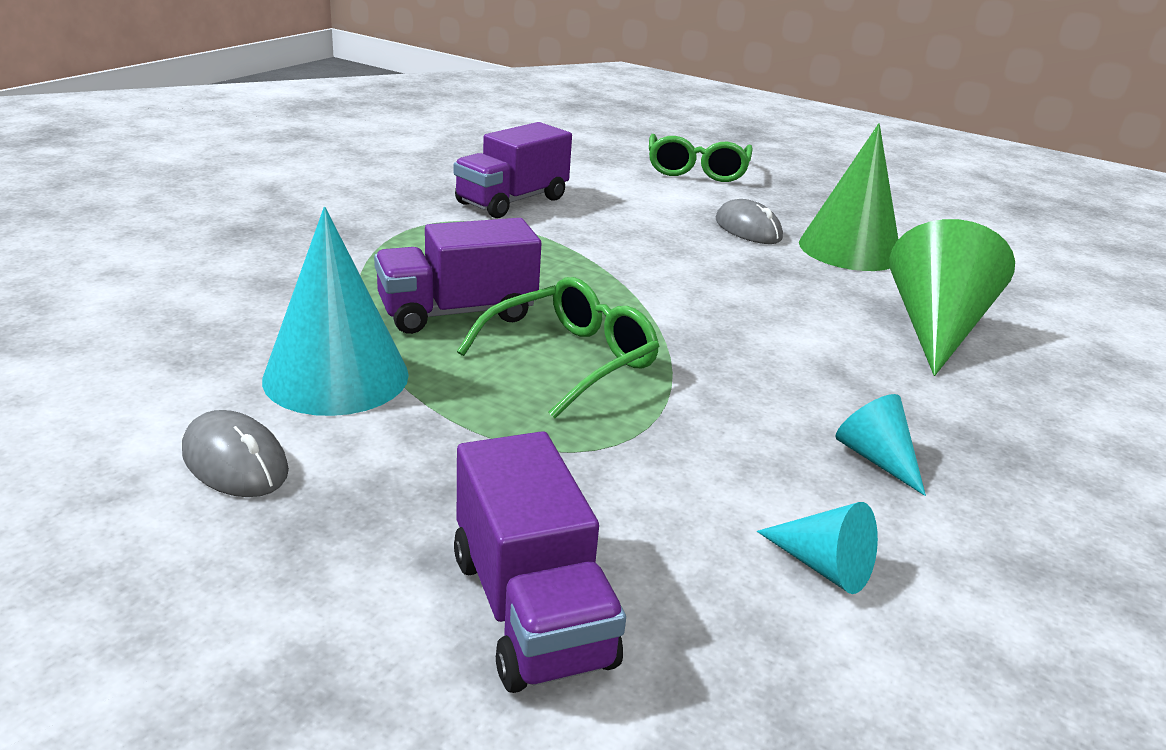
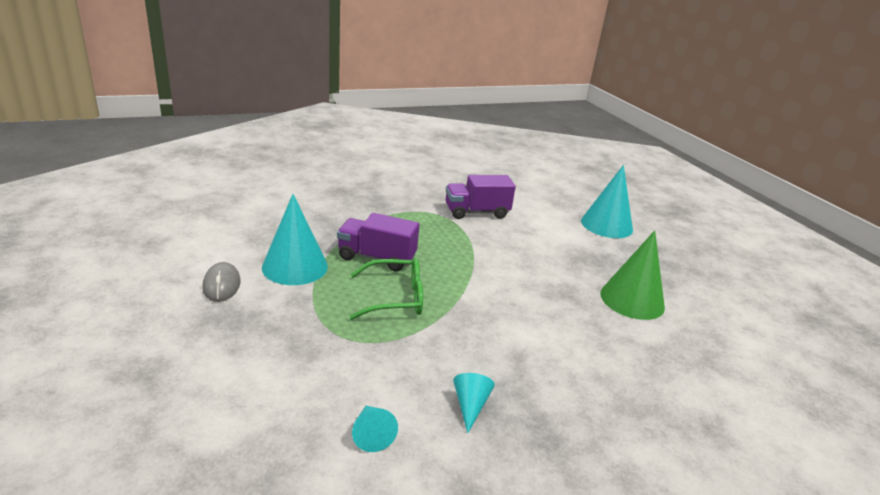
camera: 35 degrees right, 0 degrees up
(530, 609) = (242, 386): purple truck -> none
(697, 170) = (606, 225): green glasses -> turquoise cone
(748, 229) = (585, 267): grey mouse -> none
(935, 328) = (614, 361): green cone -> none

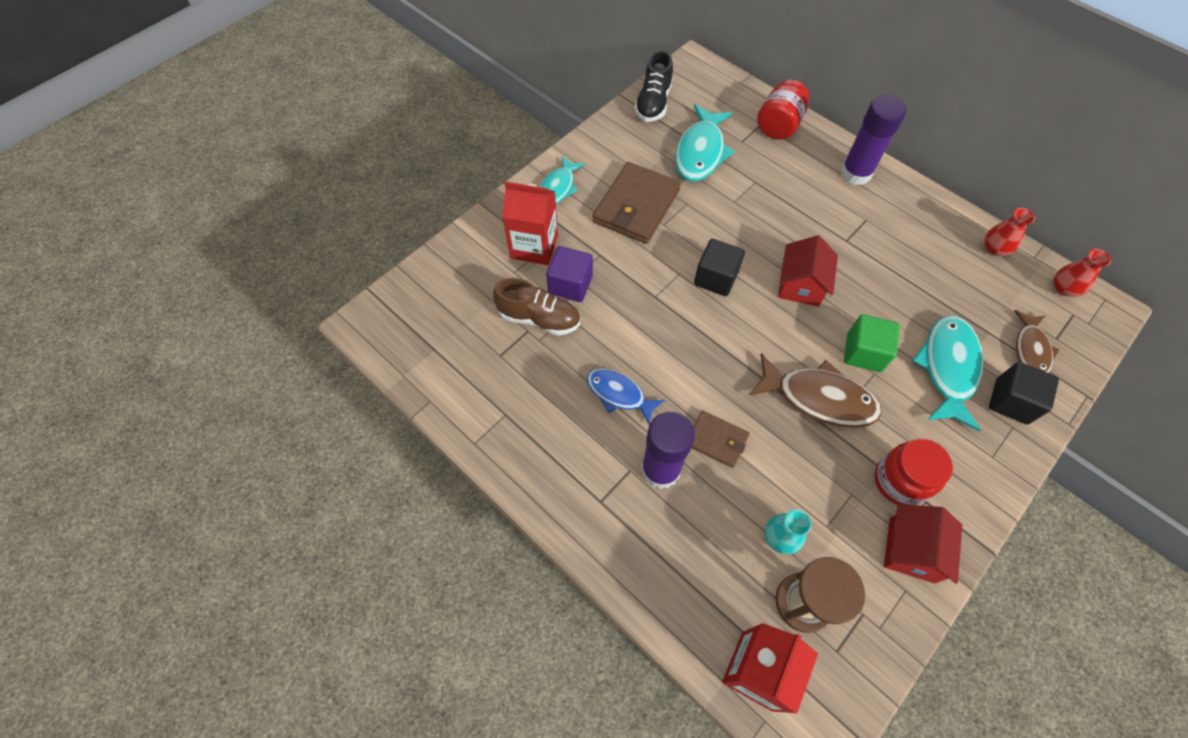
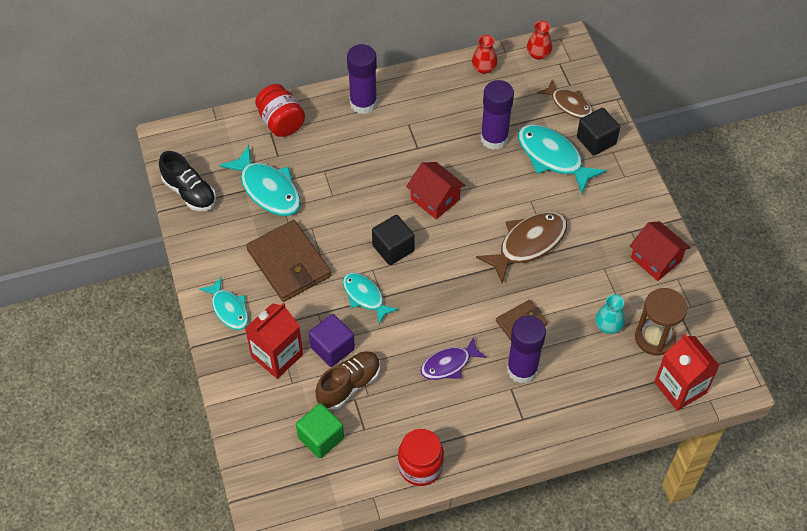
camera: 60 degrees left, 5 degrees down
(619, 394) = (449, 364): blue fish -> purple fish
(644, 282) = (365, 296): none -> turquoise fish
(863, 352) = (512, 196): green cube -> green cube (321, 438)
(899, 481) = (611, 236): red jar -> red jar (420, 466)
(919, 300) = (494, 138): none -> purple glue stick

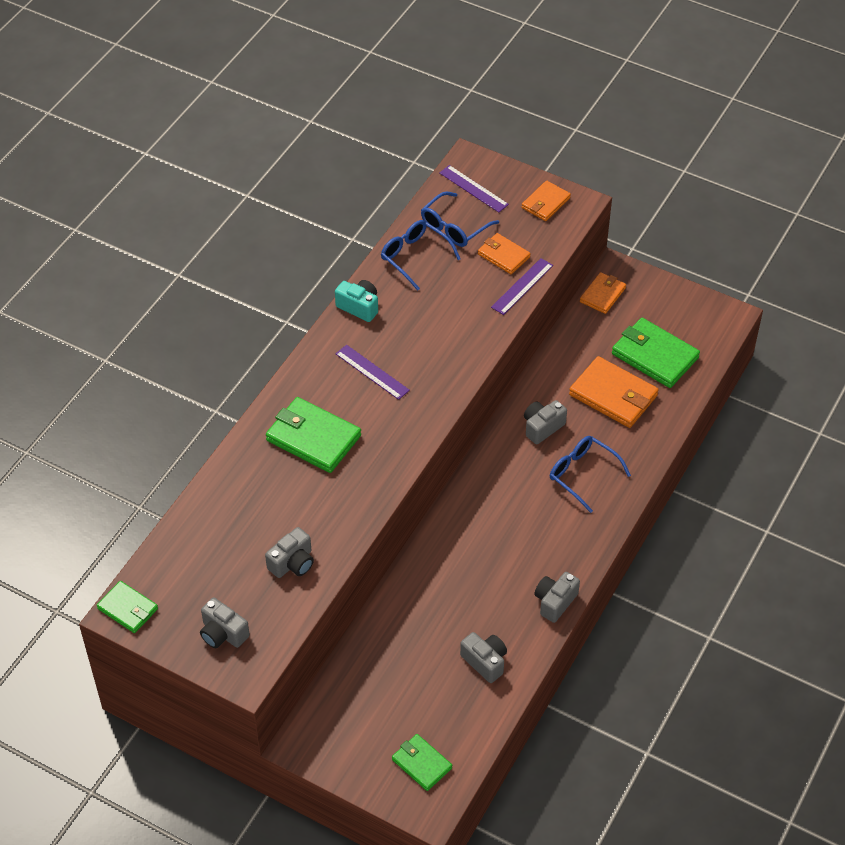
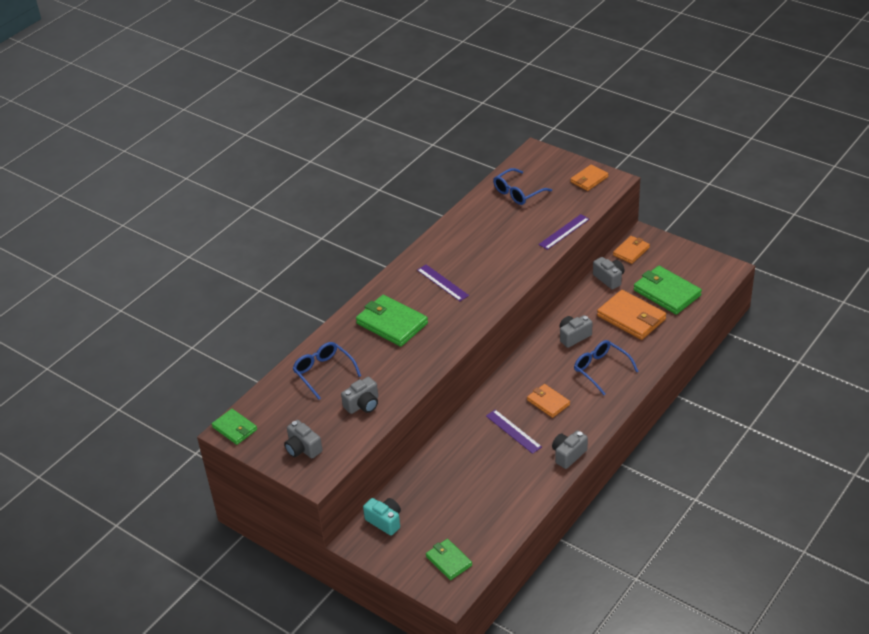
camera: 10 degrees right, 10 degrees down
(359, 307) = (439, 241): turquoise camera -> turquoise camera (385, 521)
(414, 257) = (485, 210): blue glasses -> blue glasses (323, 372)
(473, 188) = (536, 169): purple ruler -> purple ruler (513, 431)
(485, 662) = (508, 493): grey camera -> grey camera (609, 279)
(503, 255) = (552, 212): orange wallet -> orange wallet (548, 402)

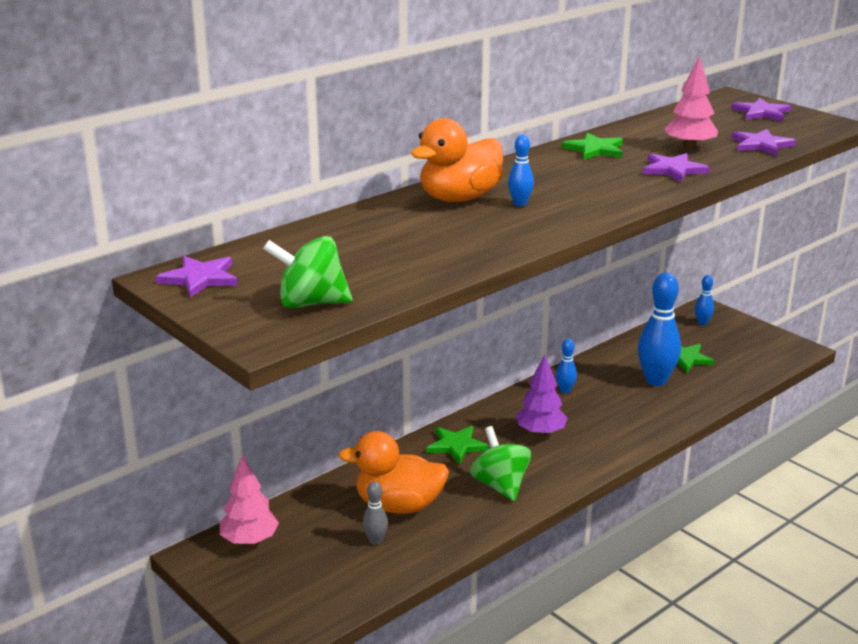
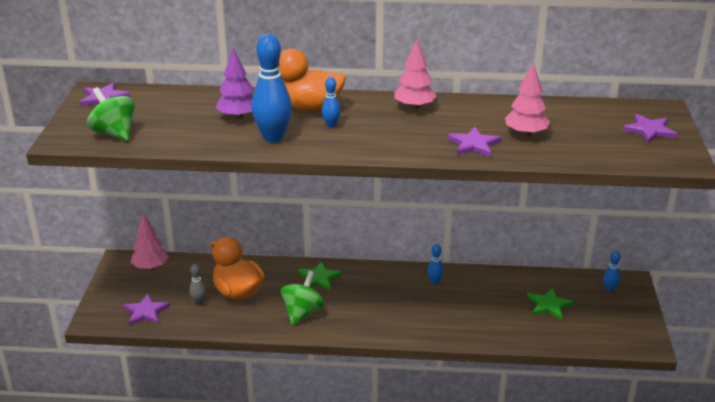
camera: 45 degrees right, 5 degrees up
(540, 433) = (375, 297): purple tree -> purple tree (238, 116)
(553, 162) = (414, 107): none -> pink tree
(595, 149) = (460, 109): green star -> none
(656, 380) = (502, 307): blue bowling pin -> blue bowling pin (273, 137)
(761, 145) = (581, 153): purple star -> purple star (145, 312)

* DIRECTIONS FOR THIS TASK
Give back the entries verbatim. Do not include any picture.

* SOLVED PROBLEM
camera: 35 degrees right, 0 degrees up
(530, 609) = (242, 386): purple truck -> none
(697, 170) = (606, 225): green glasses -> turquoise cone
(748, 229) = (585, 267): grey mouse -> none
(935, 328) = (614, 361): green cone -> none

camera: 60 degrees left, 5 degrees down
(619, 394) = (449, 364): blue fish -> purple fish
(644, 282) = (365, 296): none -> turquoise fish
(863, 352) = (512, 196): green cube -> green cube (321, 438)
(899, 481) = (611, 236): red jar -> red jar (420, 466)
(919, 300) = (494, 138): none -> purple glue stick

camera: 10 degrees right, 10 degrees down
(359, 307) = (439, 241): turquoise camera -> turquoise camera (385, 521)
(414, 257) = (485, 210): blue glasses -> blue glasses (323, 372)
(473, 188) = (536, 169): purple ruler -> purple ruler (513, 431)
(485, 662) = (508, 493): grey camera -> grey camera (609, 279)
(503, 255) = (552, 212): orange wallet -> orange wallet (548, 402)

camera: 45 degrees right, 5 degrees up
(540, 433) = (375, 297): purple tree -> purple tree (238, 116)
(553, 162) = (414, 107): none -> pink tree
(595, 149) = (460, 109): green star -> none
(656, 380) = (502, 307): blue bowling pin -> blue bowling pin (273, 137)
(761, 145) = (581, 153): purple star -> purple star (145, 312)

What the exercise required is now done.